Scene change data
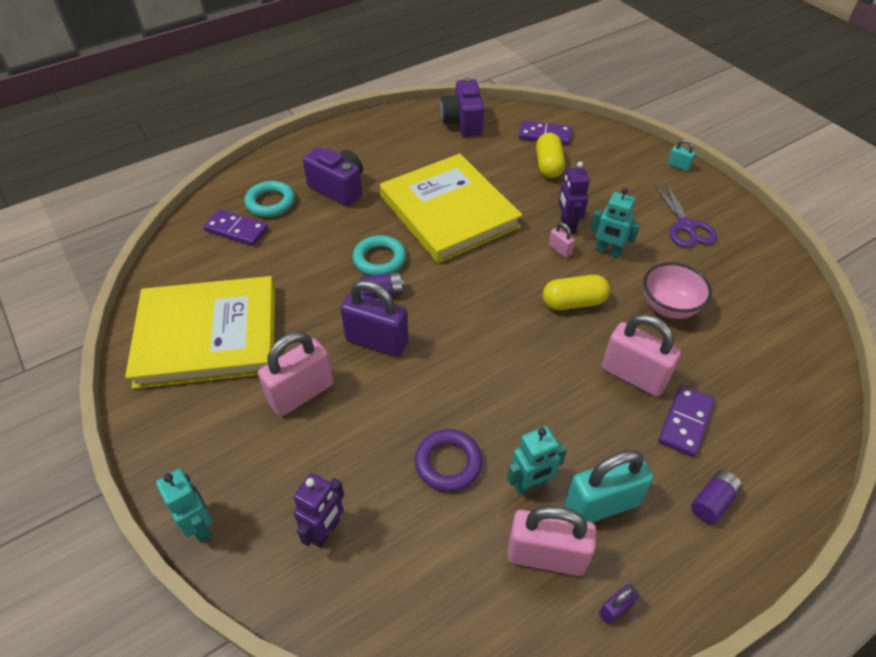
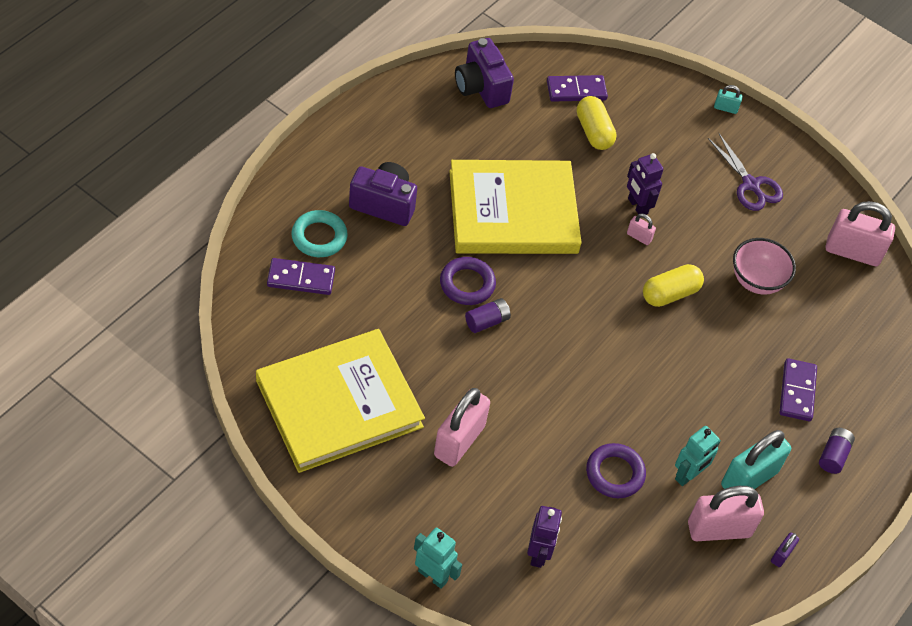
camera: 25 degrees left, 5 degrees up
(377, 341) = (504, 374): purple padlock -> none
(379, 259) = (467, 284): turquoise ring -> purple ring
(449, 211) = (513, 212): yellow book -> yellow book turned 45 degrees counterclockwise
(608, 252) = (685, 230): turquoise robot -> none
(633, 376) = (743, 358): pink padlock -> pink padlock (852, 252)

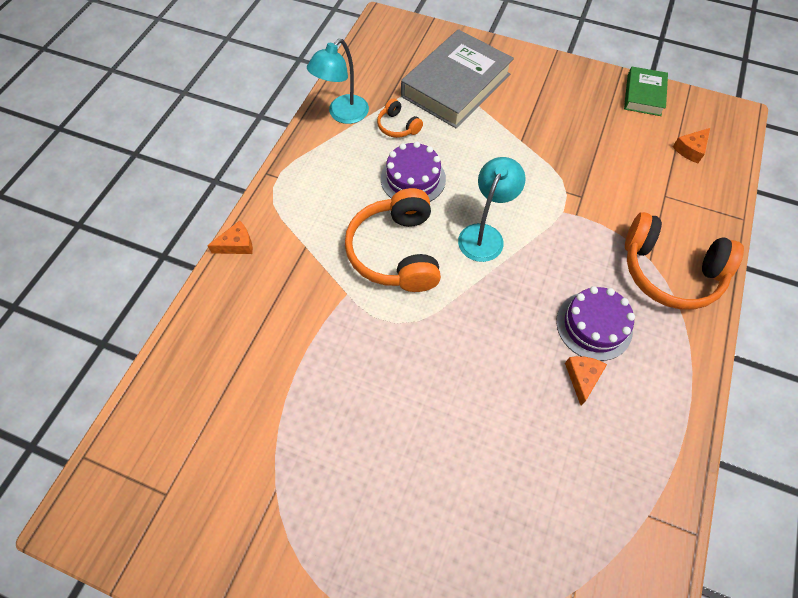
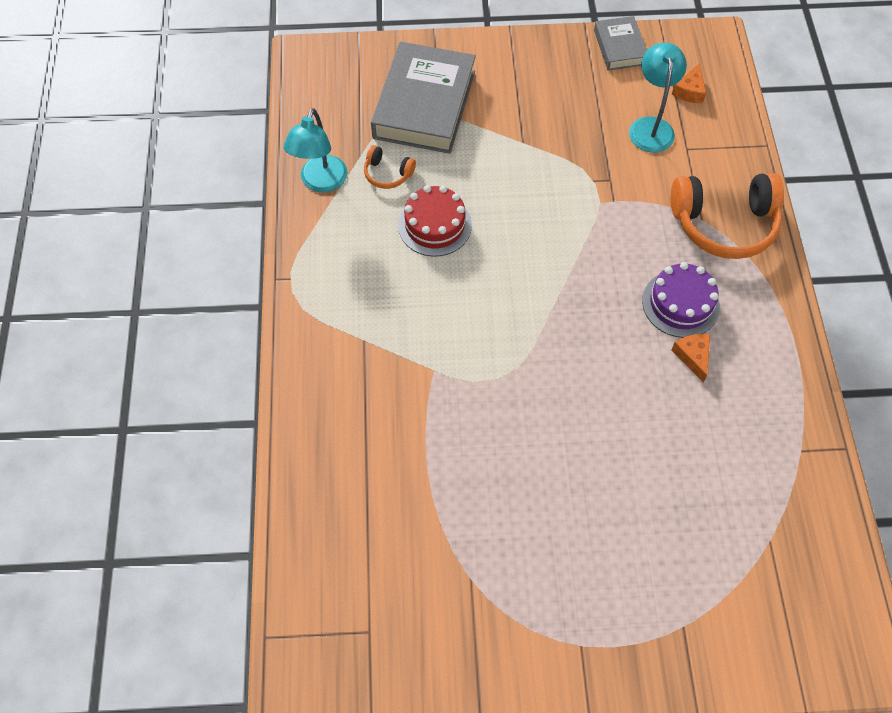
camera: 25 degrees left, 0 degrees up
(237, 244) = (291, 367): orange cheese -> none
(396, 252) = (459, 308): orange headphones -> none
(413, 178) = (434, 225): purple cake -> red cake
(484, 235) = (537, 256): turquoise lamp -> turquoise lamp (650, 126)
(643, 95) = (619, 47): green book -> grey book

Instructions for the task
With the pictures omitted, reproduce the data above exactly.

Your response
camera: 25 degrees left, 5 degrees up
(377, 341) = (504, 374): purple padlock -> none
(379, 259) = (467, 284): turquoise ring -> purple ring
(449, 211) = (513, 212): yellow book -> yellow book turned 45 degrees counterclockwise
(608, 252) = (685, 230): turquoise robot -> none
(633, 376) = (743, 358): pink padlock -> pink padlock (852, 252)

camera: 25 degrees left, 0 degrees up
(237, 244) = (291, 367): orange cheese -> none
(396, 252) = (459, 308): orange headphones -> none
(413, 178) = (434, 225): purple cake -> red cake
(484, 235) = (537, 256): turquoise lamp -> turquoise lamp (650, 126)
(643, 95) = (619, 47): green book -> grey book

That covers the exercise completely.